## Available data
______
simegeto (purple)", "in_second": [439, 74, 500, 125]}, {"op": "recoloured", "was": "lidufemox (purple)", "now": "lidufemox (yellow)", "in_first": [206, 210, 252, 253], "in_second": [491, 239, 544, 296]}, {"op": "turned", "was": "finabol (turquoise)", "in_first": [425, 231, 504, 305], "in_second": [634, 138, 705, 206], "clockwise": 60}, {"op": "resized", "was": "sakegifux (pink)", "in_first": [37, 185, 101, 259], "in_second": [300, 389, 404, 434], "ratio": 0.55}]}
______
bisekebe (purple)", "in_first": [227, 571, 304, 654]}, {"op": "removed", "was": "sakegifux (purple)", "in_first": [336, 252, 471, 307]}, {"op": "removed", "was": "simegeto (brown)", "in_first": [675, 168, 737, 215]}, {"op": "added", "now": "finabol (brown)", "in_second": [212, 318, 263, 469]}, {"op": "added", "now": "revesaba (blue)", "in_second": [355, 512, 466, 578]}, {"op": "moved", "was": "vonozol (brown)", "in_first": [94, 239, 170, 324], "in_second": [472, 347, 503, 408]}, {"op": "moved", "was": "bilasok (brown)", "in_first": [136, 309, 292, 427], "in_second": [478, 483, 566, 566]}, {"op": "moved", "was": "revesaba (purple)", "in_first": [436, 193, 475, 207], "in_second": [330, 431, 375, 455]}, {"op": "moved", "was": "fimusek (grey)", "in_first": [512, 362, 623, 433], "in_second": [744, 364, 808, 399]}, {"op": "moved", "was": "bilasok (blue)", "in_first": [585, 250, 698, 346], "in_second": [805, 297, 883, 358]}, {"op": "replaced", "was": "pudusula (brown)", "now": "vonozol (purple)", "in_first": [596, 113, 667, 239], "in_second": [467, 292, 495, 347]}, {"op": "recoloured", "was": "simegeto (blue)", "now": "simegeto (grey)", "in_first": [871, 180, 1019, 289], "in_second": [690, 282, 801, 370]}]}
______
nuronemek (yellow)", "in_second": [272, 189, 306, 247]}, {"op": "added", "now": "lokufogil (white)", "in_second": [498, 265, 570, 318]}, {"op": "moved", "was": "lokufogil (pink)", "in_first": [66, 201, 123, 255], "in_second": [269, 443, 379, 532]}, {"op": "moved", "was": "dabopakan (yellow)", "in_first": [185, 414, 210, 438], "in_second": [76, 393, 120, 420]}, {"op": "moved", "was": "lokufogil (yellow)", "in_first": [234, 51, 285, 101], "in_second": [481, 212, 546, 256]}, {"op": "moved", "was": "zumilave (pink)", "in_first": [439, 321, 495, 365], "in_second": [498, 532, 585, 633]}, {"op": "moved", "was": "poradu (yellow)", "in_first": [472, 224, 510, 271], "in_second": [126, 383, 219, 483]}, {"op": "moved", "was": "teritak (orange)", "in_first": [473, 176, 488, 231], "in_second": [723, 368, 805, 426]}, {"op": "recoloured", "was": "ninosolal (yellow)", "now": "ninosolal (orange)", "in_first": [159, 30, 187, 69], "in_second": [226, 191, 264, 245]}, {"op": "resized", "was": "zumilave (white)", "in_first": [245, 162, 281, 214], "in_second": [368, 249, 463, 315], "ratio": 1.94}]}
______
Only a number is expected here: the count of lines in the listing that hold the string "finabol".

## Exercise answer
2